Dataset entries
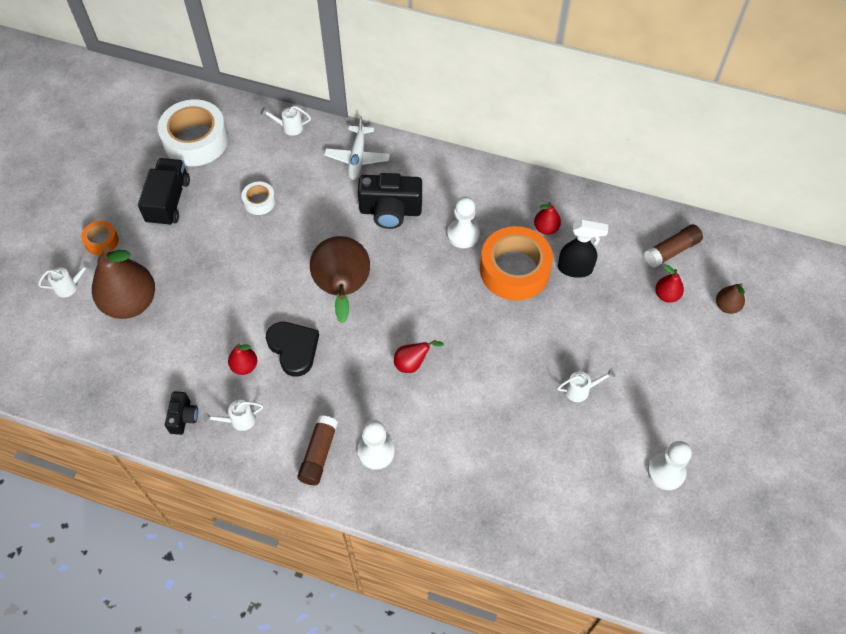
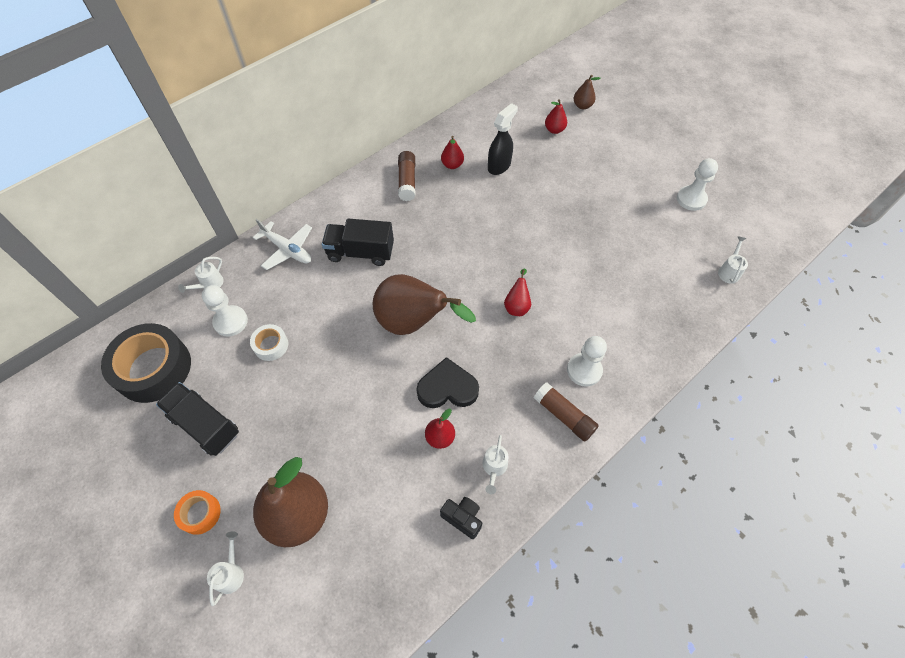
camera: 60 degrees left, 0 degrees up
white tape [158,99,228,166] -> black tape [101,323,191,403]
black camera [358,173,422,229] -> black truck [322,219,394,266]
white pawn [447,197,480,248] -> white pawn moved to [202,285,248,337]
orange tape [480,226,553,301] -> none
white watering can [557,368,615,402] -> white watering can moved to [718,236,748,284]
brown glue stick [644,224,703,268] -> brown glue stick moved to [398,151,416,201]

What this task involves
Everything in the data above, apart from the pictures, should be retyped exactly.

Written response
camera: 60 degrees left, 0 degrees up
white tape [158,99,228,166] -> black tape [101,323,191,403]
black camera [358,173,422,229] -> black truck [322,219,394,266]
white pawn [447,197,480,248] -> white pawn moved to [202,285,248,337]
orange tape [480,226,553,301] -> none
white watering can [557,368,615,402] -> white watering can moved to [718,236,748,284]
brown glue stick [644,224,703,268] -> brown glue stick moved to [398,151,416,201]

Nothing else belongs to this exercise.